- Given information
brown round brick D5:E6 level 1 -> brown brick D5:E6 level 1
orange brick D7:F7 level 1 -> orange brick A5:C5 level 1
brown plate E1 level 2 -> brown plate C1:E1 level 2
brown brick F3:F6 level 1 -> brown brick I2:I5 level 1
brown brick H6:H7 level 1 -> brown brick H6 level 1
---
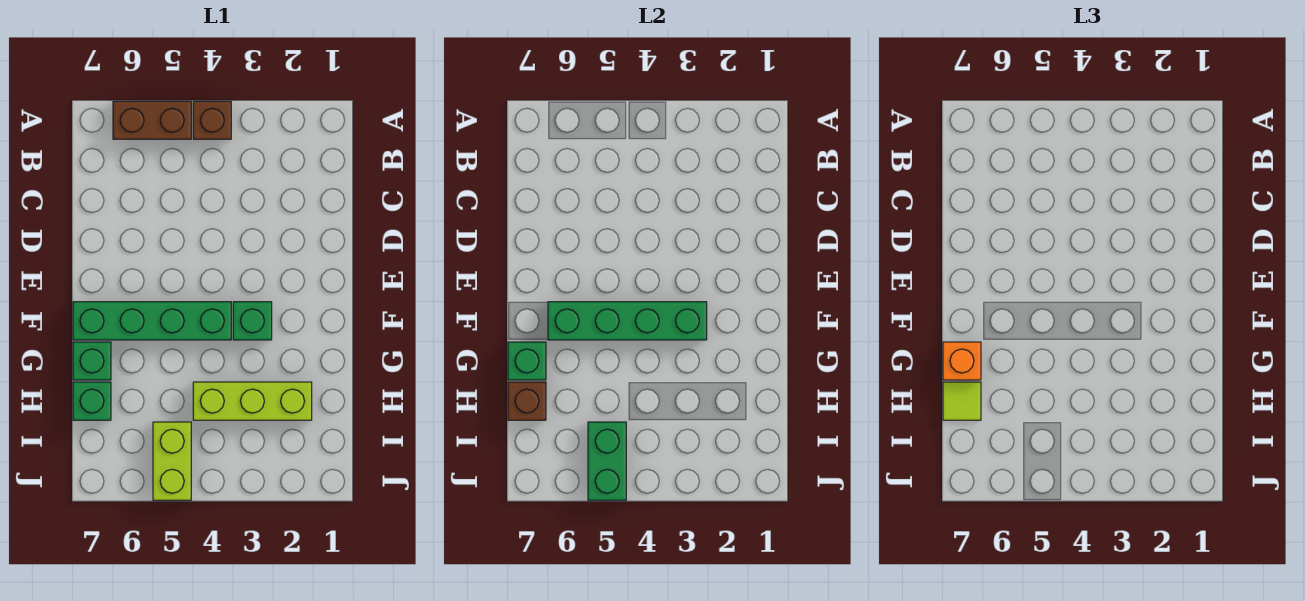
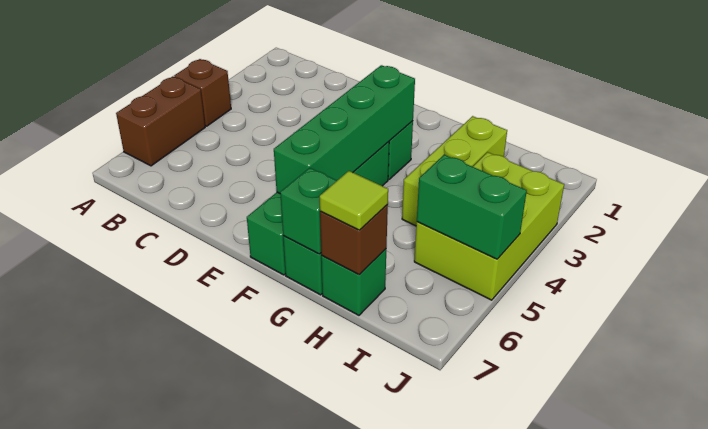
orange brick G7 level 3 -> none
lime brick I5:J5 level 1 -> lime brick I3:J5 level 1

- Action item
Your reply is to repeat, unchanged, the lines above running from the one with "orange brick G7 level 3 -> none" up to and including the one with "lime brick I5:J5".

- Solution for this exercise
orange brick G7 level 3 -> none
lime brick I5:J5 level 1 -> lime brick I3:J5 level 1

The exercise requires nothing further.